======== Extracted records ========
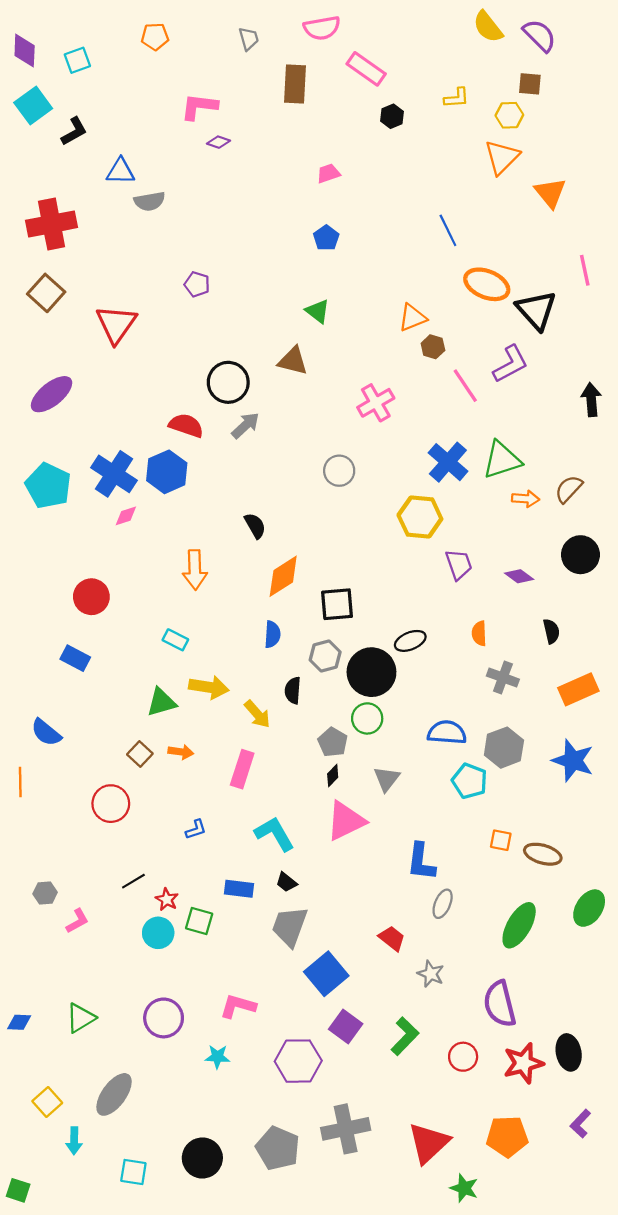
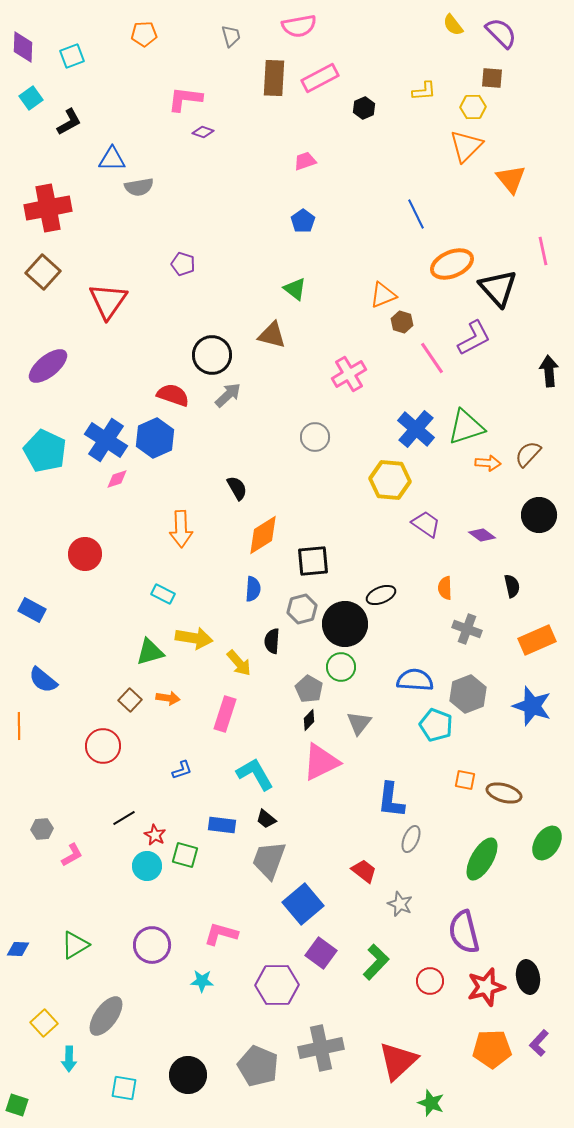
yellow semicircle: (488, 27) -> (453, 25), size x0.7
pink rectangle: (366, 69) -> (320, 78), moved, turned -63
cyan square: (33, 105) -> (31, 98), size x0.7
orange ellipse: (487, 284) -> (452, 264), turned -45
purple trapezoid: (459, 564) -> (426, 524), turned -36
blue rectangle: (75, 658) -> (32, 610), moved
orange pentagon: (507, 1136) -> (492, 1049), moved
========
● What the task requires
Repeat every line of the data exactly, but do not include pictures.

● Expected answer
yellow semicircle: (488, 27) -> (453, 25), size x0.7
pink rectangle: (366, 69) -> (320, 78), moved, turned -63
cyan square: (33, 105) -> (31, 98), size x0.7
orange ellipse: (487, 284) -> (452, 264), turned -45
purple trapezoid: (459, 564) -> (426, 524), turned -36
blue rectangle: (75, 658) -> (32, 610), moved
orange pentagon: (507, 1136) -> (492, 1049), moved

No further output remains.